[Excerpts from a dataset]
========

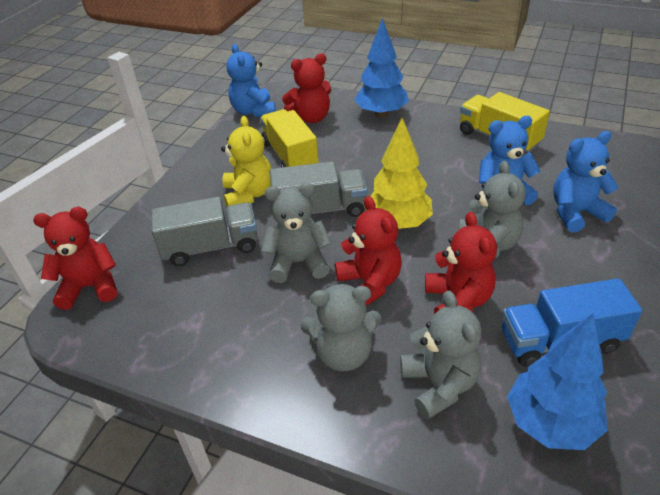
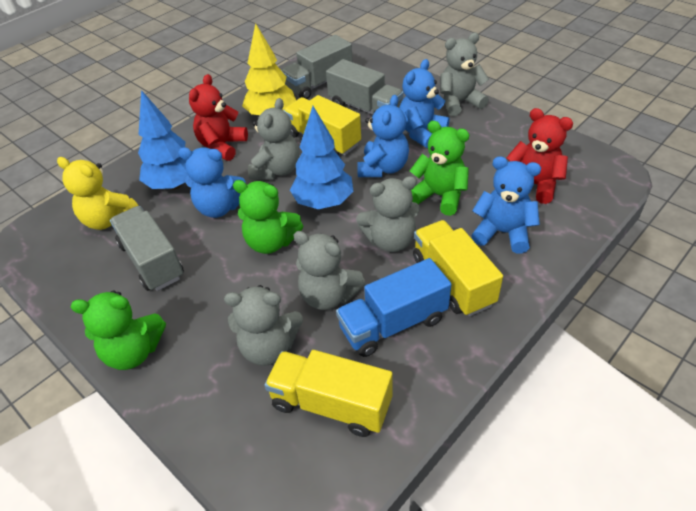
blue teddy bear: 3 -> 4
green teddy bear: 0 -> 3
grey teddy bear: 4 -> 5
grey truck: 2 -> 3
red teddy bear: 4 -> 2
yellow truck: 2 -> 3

========

For this exercise, transcribe the entries verbatim and skip all pictures.

blue teddy bear: 3 -> 4
green teddy bear: 0 -> 3
grey teddy bear: 4 -> 5
grey truck: 2 -> 3
red teddy bear: 4 -> 2
yellow truck: 2 -> 3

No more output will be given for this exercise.